* **WORK INSTRUCTION**
Keep only the lines that hold the string "plus", filtering out the rest of the entries below.

* **INFORMATION SUPPLIED**
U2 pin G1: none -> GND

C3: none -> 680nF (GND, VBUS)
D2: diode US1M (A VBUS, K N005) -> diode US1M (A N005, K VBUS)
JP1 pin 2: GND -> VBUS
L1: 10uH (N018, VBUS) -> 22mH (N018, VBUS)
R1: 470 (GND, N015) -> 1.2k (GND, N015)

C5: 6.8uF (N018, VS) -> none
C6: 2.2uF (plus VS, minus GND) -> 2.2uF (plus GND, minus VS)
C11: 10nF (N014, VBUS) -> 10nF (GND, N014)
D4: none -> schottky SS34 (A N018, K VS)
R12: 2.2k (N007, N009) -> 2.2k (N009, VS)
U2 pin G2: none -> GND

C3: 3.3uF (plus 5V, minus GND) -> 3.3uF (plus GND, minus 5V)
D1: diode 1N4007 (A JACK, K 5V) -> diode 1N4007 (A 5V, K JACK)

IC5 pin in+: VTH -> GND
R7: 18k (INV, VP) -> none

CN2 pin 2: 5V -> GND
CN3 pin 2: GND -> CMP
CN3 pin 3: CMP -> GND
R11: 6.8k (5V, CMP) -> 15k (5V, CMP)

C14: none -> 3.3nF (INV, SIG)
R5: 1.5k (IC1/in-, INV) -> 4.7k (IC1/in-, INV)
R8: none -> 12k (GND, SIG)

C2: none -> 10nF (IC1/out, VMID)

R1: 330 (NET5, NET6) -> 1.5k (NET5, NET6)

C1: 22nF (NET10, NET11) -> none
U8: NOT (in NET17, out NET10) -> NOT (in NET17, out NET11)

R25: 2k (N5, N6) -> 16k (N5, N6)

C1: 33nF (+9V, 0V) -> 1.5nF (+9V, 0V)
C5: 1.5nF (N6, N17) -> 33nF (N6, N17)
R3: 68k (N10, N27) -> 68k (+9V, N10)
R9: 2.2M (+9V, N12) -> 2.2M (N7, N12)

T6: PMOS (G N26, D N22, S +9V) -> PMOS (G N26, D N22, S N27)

* **YOUR SOLUTION**
C6: 2.2uF (plus VS, minus GND) -> 2.2uF (plus GND, minus VS)
C3: 3.3uF (plus 5V, minus GND) -> 3.3uF (plus GND, minus 5V)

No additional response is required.